(INFORMATION SHOWN Opens)

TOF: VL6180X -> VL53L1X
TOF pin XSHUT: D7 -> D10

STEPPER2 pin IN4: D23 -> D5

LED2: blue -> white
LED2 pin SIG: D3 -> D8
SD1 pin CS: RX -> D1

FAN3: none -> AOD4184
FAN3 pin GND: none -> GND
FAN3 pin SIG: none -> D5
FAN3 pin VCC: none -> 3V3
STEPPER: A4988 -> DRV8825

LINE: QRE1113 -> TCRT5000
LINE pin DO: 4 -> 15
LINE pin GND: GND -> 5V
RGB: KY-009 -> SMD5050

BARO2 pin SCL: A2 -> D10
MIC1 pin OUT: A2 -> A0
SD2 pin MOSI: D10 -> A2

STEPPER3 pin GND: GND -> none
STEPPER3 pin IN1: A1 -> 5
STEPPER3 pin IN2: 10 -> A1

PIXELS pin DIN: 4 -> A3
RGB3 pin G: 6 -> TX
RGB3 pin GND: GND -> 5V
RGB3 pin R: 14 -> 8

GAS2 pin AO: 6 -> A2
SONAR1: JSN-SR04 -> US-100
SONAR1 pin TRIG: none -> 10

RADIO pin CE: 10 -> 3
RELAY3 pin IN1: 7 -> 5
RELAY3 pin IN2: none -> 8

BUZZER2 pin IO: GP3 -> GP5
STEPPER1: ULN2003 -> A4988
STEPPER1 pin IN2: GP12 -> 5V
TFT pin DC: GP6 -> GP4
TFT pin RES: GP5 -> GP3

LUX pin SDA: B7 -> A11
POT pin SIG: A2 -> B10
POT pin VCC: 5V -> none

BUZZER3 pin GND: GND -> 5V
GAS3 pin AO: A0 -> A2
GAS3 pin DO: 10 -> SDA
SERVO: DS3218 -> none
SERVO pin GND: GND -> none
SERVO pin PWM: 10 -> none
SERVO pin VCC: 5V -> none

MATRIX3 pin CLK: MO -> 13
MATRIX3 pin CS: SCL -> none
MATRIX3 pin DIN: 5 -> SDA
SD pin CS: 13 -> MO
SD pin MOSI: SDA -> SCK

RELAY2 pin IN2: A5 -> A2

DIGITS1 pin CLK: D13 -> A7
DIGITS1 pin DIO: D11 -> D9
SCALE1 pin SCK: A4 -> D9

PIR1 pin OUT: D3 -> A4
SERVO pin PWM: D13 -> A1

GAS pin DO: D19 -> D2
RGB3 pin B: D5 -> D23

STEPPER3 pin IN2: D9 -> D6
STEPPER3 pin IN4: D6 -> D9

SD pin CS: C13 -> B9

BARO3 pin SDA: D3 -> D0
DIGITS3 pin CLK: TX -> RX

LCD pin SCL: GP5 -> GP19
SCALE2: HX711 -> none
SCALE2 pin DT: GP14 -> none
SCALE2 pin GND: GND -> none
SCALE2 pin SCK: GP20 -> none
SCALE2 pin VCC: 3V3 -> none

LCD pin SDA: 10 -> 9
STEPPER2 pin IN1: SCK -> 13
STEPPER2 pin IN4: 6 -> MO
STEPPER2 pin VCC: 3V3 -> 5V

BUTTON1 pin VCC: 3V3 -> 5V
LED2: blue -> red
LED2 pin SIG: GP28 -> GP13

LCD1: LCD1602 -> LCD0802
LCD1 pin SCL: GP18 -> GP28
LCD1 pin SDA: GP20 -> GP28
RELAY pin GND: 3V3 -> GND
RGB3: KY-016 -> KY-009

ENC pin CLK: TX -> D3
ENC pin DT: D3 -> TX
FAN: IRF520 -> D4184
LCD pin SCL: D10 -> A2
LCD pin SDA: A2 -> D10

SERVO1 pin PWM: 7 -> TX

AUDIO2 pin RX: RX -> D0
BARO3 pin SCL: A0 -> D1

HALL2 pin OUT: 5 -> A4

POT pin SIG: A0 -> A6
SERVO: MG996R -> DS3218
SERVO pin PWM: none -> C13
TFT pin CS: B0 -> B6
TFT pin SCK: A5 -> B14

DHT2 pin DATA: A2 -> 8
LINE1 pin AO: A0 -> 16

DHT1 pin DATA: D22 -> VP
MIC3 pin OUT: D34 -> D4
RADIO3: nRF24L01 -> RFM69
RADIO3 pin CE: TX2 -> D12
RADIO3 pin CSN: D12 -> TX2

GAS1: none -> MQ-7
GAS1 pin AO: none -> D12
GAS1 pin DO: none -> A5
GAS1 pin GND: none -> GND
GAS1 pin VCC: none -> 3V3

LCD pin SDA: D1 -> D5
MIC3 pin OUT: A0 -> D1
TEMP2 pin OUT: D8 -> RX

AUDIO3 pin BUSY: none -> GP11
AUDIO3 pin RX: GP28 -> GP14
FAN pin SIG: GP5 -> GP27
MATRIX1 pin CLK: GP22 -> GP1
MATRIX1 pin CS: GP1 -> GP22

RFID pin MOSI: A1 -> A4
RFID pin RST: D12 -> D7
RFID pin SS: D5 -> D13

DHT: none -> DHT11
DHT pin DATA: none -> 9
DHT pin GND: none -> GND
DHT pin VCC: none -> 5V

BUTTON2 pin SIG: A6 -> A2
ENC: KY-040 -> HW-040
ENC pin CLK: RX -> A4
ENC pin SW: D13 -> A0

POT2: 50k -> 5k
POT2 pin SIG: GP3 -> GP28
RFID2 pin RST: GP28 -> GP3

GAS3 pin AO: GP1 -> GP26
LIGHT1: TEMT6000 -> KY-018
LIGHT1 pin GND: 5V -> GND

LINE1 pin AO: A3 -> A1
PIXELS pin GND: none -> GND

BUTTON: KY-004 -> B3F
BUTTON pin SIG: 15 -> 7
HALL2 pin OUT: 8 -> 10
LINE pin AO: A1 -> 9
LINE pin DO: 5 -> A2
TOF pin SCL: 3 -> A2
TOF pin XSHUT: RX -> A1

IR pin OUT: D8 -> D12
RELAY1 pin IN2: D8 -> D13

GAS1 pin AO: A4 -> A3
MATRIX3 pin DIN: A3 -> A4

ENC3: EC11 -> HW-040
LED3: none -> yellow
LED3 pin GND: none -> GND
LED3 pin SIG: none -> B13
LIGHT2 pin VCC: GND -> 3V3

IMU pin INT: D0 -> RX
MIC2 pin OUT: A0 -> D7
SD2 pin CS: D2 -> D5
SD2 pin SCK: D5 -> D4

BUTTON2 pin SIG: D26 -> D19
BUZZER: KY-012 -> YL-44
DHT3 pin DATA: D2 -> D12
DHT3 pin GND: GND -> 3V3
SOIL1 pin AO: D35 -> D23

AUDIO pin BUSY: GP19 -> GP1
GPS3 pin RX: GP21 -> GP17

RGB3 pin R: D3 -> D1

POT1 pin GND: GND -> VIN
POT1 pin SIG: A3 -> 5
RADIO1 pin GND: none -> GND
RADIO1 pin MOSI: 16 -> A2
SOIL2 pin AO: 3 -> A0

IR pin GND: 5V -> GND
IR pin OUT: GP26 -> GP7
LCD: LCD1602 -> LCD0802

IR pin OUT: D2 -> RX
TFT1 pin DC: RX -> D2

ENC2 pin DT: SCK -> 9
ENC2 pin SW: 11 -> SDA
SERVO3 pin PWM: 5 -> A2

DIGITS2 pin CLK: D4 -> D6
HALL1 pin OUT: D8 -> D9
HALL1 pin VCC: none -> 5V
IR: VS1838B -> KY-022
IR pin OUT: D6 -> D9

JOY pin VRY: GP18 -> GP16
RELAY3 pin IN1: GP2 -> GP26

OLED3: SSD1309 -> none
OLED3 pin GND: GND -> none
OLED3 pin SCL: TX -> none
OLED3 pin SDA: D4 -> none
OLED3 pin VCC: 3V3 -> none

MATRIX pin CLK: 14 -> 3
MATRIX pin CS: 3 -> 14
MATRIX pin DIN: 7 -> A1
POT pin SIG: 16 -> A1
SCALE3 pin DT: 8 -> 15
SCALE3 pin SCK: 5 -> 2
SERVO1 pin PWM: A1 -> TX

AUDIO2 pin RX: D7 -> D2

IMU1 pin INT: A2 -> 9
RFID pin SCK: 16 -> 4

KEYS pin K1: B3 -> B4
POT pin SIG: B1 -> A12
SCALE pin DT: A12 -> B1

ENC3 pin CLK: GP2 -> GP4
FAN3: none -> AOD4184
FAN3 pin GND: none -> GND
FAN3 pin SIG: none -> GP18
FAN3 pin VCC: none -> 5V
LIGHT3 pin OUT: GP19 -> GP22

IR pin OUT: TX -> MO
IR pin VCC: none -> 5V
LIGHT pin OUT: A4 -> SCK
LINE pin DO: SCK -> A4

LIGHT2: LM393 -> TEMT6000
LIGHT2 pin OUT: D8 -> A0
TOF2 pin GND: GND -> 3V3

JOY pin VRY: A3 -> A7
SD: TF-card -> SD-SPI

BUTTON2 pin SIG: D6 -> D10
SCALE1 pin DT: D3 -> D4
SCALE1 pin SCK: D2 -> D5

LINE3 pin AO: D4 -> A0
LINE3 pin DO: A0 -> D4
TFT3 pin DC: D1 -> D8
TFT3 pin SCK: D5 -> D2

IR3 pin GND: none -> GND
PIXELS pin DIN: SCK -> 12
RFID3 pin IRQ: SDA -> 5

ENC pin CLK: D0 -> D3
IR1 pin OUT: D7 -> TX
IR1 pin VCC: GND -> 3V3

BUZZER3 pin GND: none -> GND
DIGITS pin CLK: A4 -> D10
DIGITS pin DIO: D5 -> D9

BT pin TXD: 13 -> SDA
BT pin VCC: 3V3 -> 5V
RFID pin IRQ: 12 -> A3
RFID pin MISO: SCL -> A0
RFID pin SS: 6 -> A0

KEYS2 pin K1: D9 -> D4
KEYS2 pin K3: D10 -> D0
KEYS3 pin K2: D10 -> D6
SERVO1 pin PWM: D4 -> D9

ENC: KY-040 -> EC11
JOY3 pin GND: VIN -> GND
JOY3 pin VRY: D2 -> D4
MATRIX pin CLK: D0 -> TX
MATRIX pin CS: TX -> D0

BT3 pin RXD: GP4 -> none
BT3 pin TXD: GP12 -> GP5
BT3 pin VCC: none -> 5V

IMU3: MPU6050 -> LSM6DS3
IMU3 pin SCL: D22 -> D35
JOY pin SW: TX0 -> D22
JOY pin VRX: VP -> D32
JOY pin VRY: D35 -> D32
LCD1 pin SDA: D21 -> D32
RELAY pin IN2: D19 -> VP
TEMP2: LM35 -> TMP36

(INFORMATION SHOWN Closes)

DIRECTIONS: Reproduce word for word the lines of the records above, beginning at the first and ending with the line where "SERVO pin PWM: D13 -> A1" appears, and nothing past it.

ANSWER FOR THIS EXERCISE:
TOF: VL6180X -> VL53L1X
TOF pin XSHUT: D7 -> D10

STEPPER2 pin IN4: D23 -> D5

LED2: blue -> white
LED2 pin SIG: D3 -> D8
SD1 pin CS: RX -> D1

FAN3: none -> AOD4184
FAN3 pin GND: none -> GND
FAN3 pin SIG: none -> D5
FAN3 pin VCC: none -> 3V3
STEPPER: A4988 -> DRV8825

LINE: QRE1113 -> TCRT5000
LINE pin DO: 4 -> 15
LINE pin GND: GND -> 5V
RGB: KY-009 -> SMD5050

BARO2 pin SCL: A2 -> D10
MIC1 pin OUT: A2 -> A0
SD2 pin MOSI: D10 -> A2

STEPPER3 pin GND: GND -> none
STEPPER3 pin IN1: A1 -> 5
STEPPER3 pin IN2: 10 -> A1

PIXELS pin DIN: 4 -> A3
RGB3 pin G: 6 -> TX
RGB3 pin GND: GND -> 5V
RGB3 pin R: 14 -> 8

GAS2 pin AO: 6 -> A2
SONAR1: JSN-SR04 -> US-100
SONAR1 pin TRIG: none -> 10

RADIO pin CE: 10 -> 3
RELAY3 pin IN1: 7 -> 5
RELAY3 pin IN2: none -> 8

BUZZER2 pin IO: GP3 -> GP5
STEPPER1: ULN2003 -> A4988
STEPPER1 pin IN2: GP12 -> 5V
TFT pin DC: GP6 -> GP4
TFT pin RES: GP5 -> GP3

LUX pin SDA: B7 -> A11
POT pin SIG: A2 -> B10
POT pin VCC: 5V -> none

BUZZER3 pin GND: GND -> 5V
GAS3 pin AO: A0 -> A2
GAS3 pin DO: 10 -> SDA
SERVO: DS3218 -> none
SERVO pin GND: GND -> none
SERVO pin PWM: 10 -> none
SERVO pin VCC: 5V -> none

MATRIX3 pin CLK: MO -> 13
MATRIX3 pin CS: SCL -> none
MATRIX3 pin DIN: 5 -> SDA
SD pin CS: 13 -> MO
SD pin MOSI: SDA -> SCK

RELAY2 pin IN2: A5 -> A2

DIGITS1 pin CLK: D13 -> A7
DIGITS1 pin DIO: D11 -> D9
SCALE1 pin SCK: A4 -> D9

PIR1 pin OUT: D3 -> A4
SERVO pin PWM: D13 -> A1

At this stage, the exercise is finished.